Your task: The expected output is the data below, character for character, without its pictures.
::::
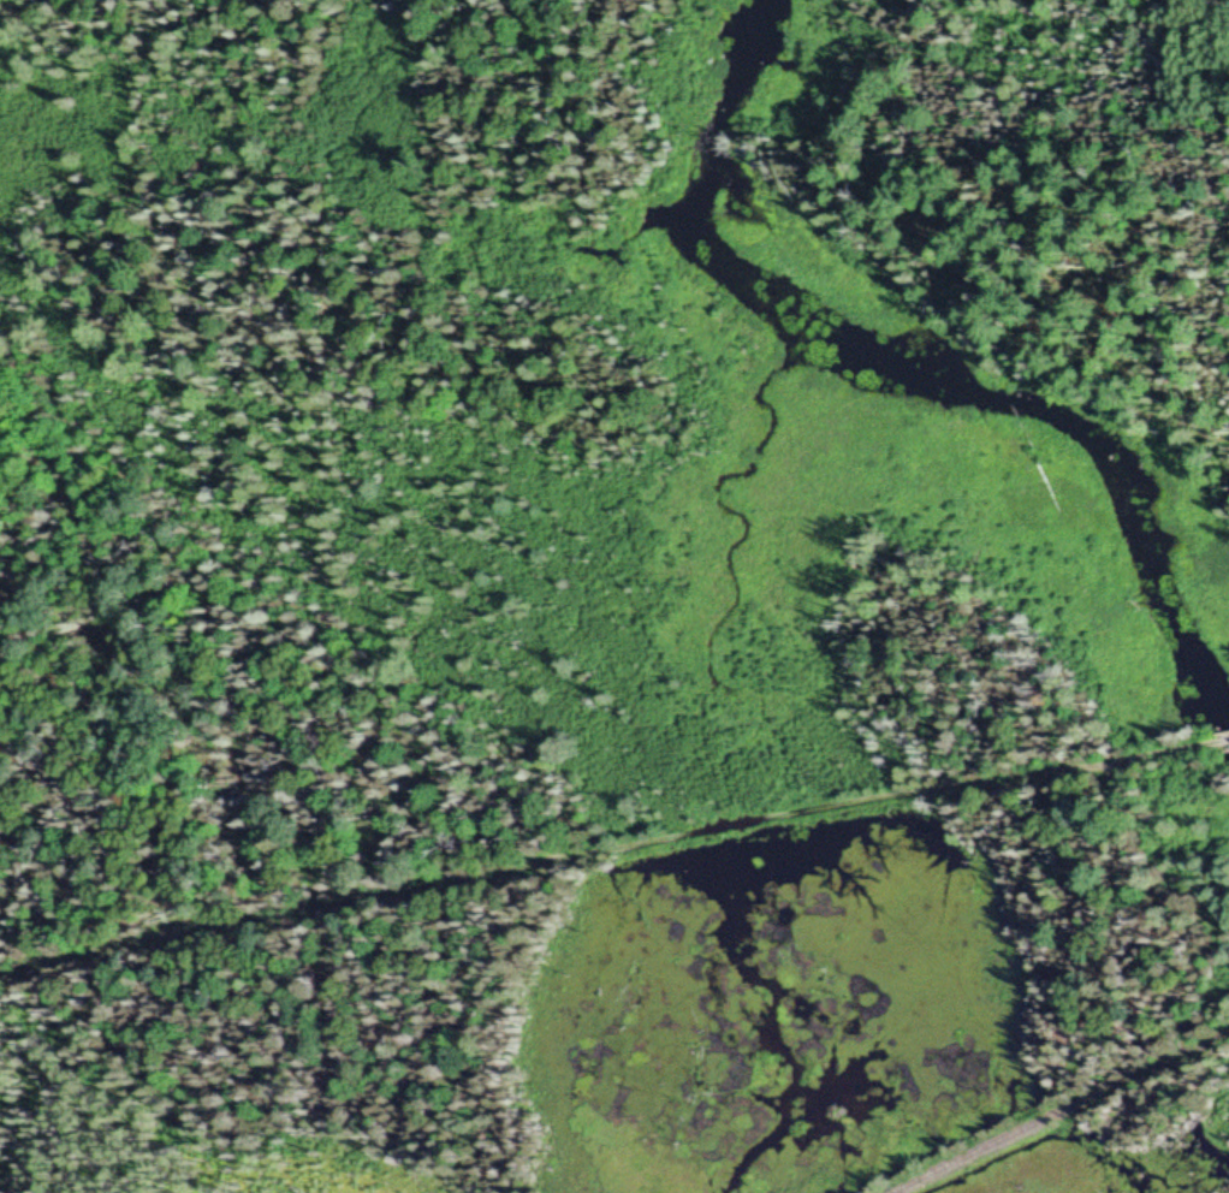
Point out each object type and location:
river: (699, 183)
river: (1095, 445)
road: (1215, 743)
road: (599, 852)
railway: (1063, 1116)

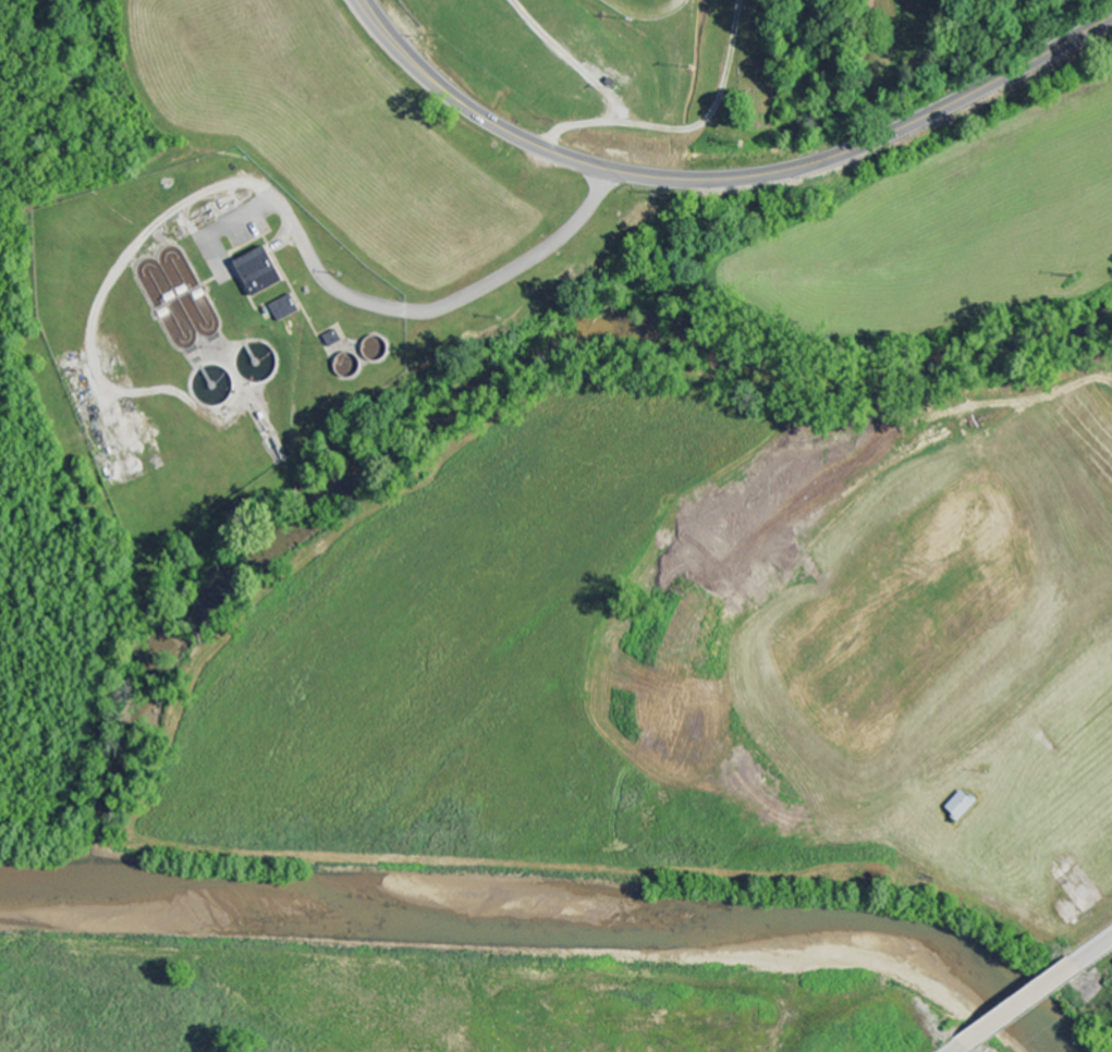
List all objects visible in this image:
::::
Result for this exercise:
Point out each object type and location:
river: (699, 183)
river: (1095, 445)
road: (1215, 743)
road: (599, 852)
railway: (1063, 1116)

List all objects visible in this image:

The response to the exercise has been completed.